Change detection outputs

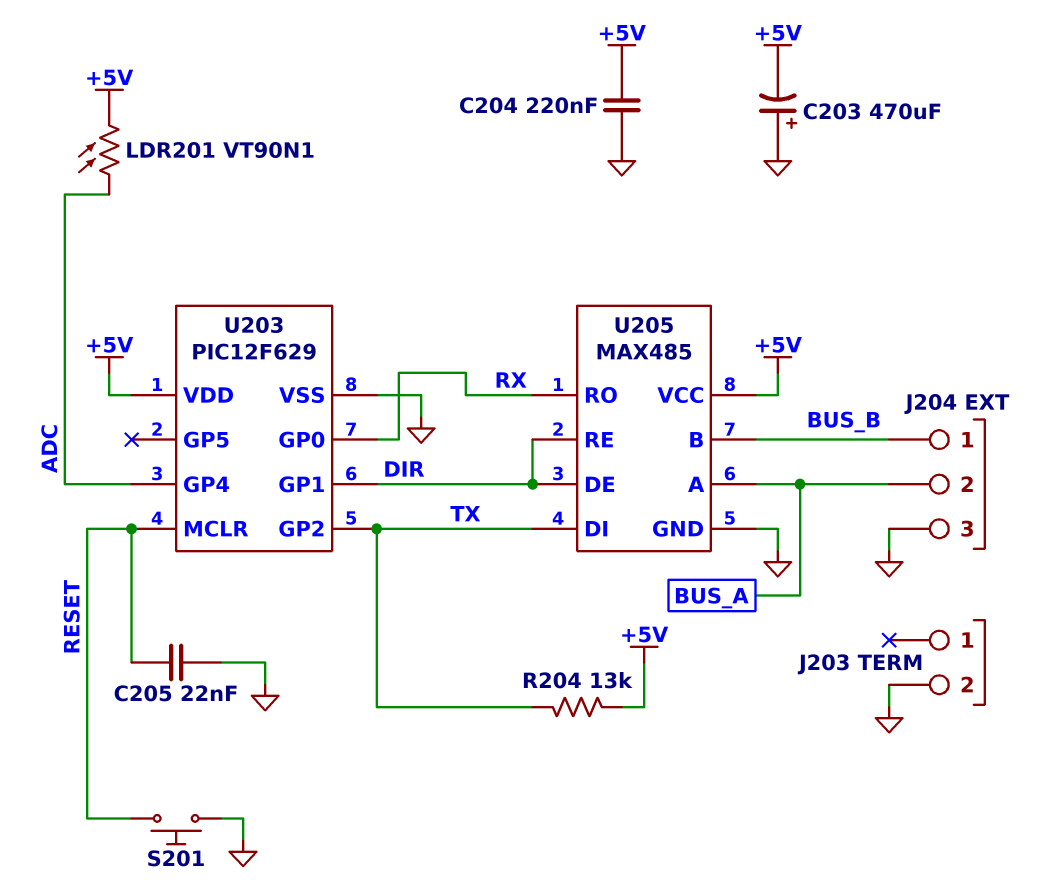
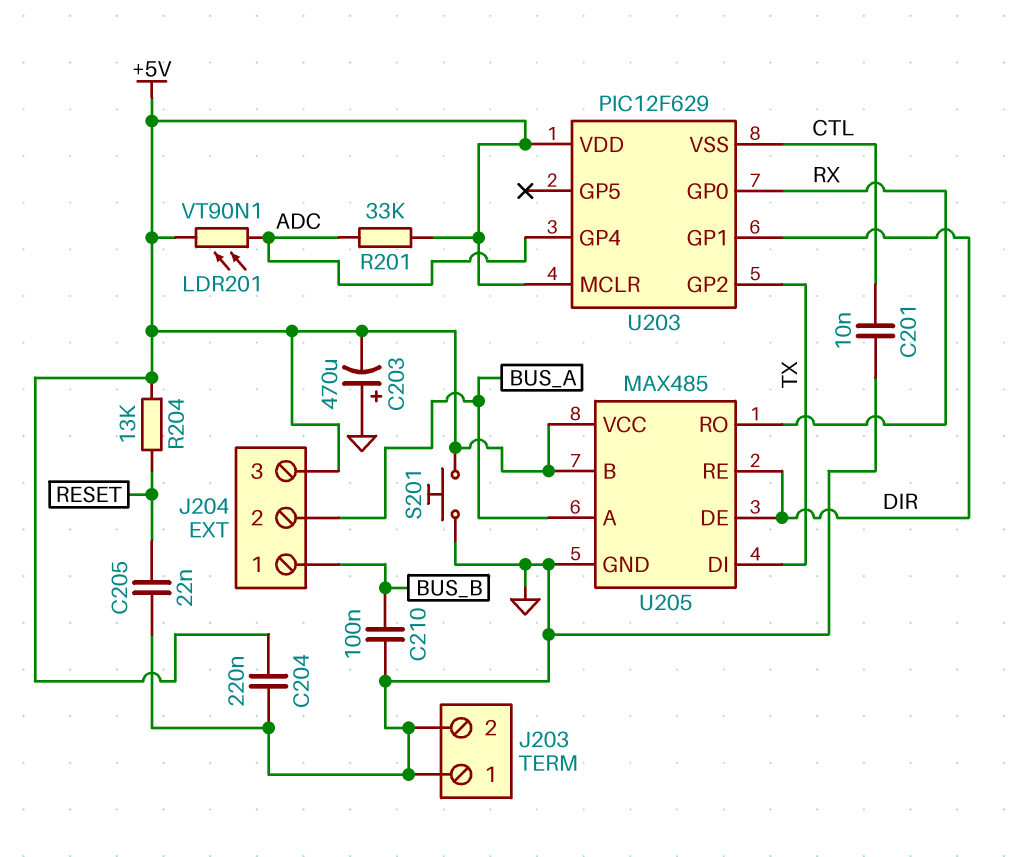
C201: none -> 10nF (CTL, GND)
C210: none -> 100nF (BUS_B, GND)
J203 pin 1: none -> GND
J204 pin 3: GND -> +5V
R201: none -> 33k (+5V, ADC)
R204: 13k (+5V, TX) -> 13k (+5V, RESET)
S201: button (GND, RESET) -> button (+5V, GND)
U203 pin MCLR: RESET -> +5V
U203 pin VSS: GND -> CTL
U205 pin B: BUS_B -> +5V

__WORK ITEM__: Report each line in the entries where the string "none" occurs.

__SOLUTION TO THE PROBLEM__:
C201: none -> 10nF (CTL, GND)
C210: none -> 100nF (BUS_B, GND)
J203 pin 1: none -> GND
R201: none -> 33k (+5V, ADC)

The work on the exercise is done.